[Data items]
%%

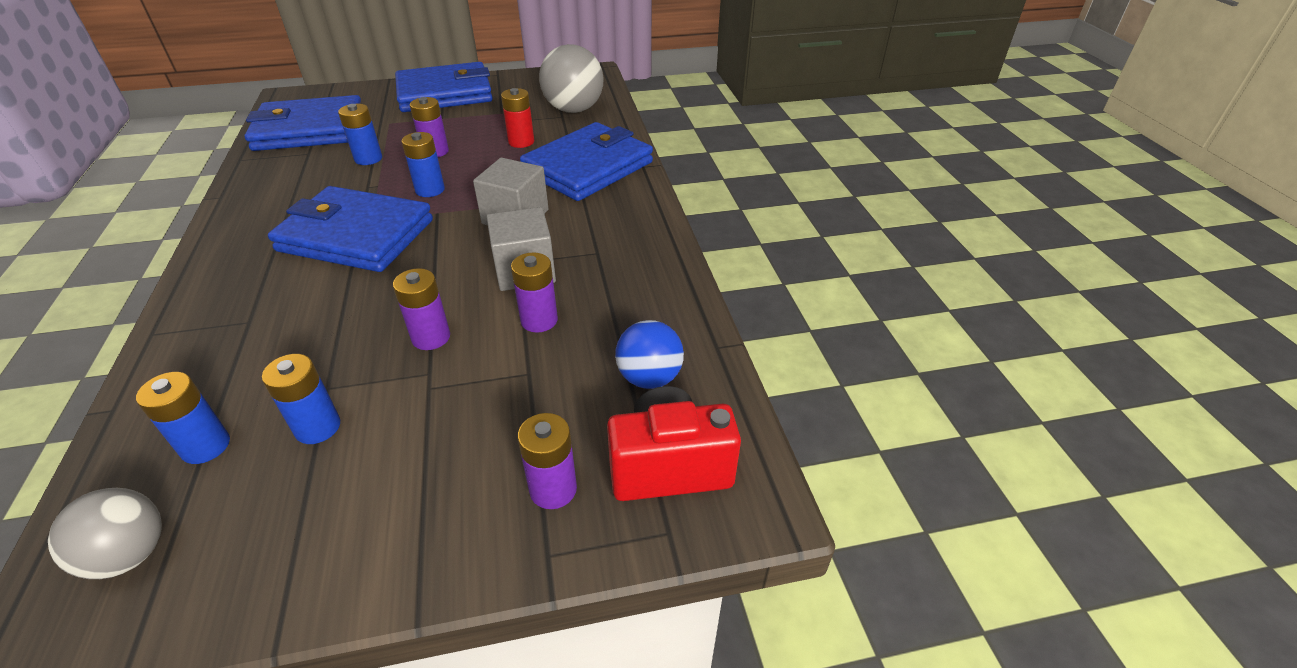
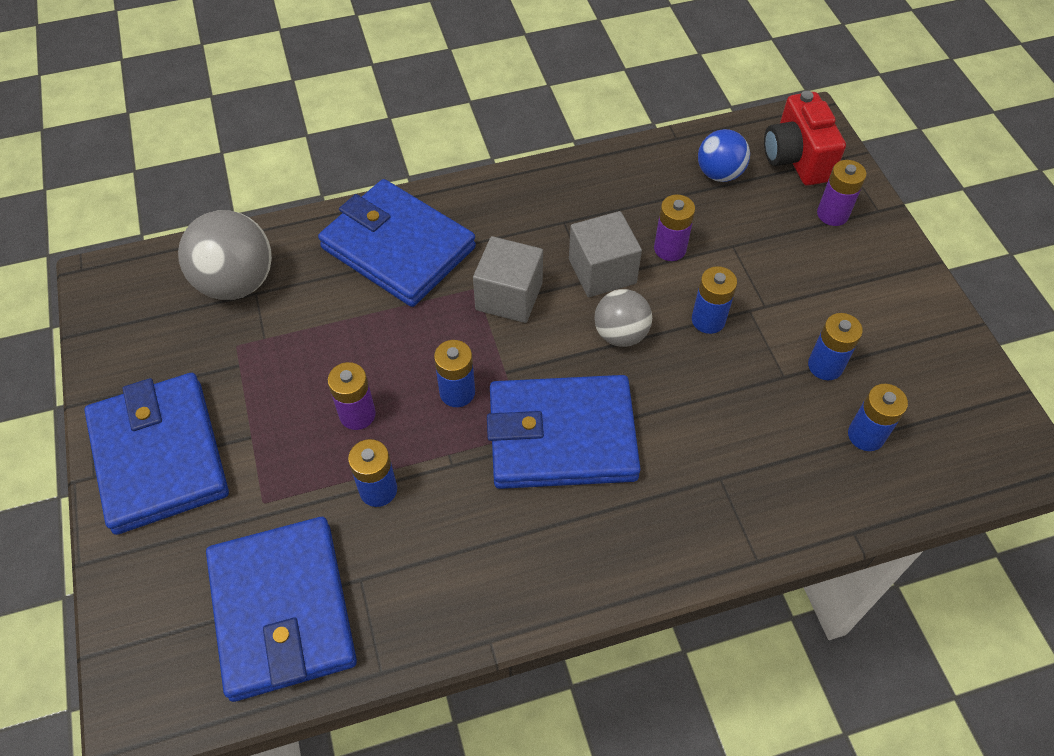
camera: 95 degrees left, 15 degrees up
(130, 554) = (962, 434): grey ball -> grey ball (620, 334)
(356, 235) = (562, 436): blue wallet -> blue wallet turned 75 degrees clockwise
(431, 337) = (708, 320): purple battery -> blue battery
(521, 142) = (331, 324): red battery -> none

%%

- _EXERCISE OBJECTIVE_:
Print precisely the lines from the one with "(356, 235) = (562, 436): blue" through the end of the data above, adding nothing.

- _COMPLETED TASK_:
(356, 235) = (562, 436): blue wallet -> blue wallet turned 75 degrees clockwise
(431, 337) = (708, 320): purple battery -> blue battery
(521, 142) = (331, 324): red battery -> none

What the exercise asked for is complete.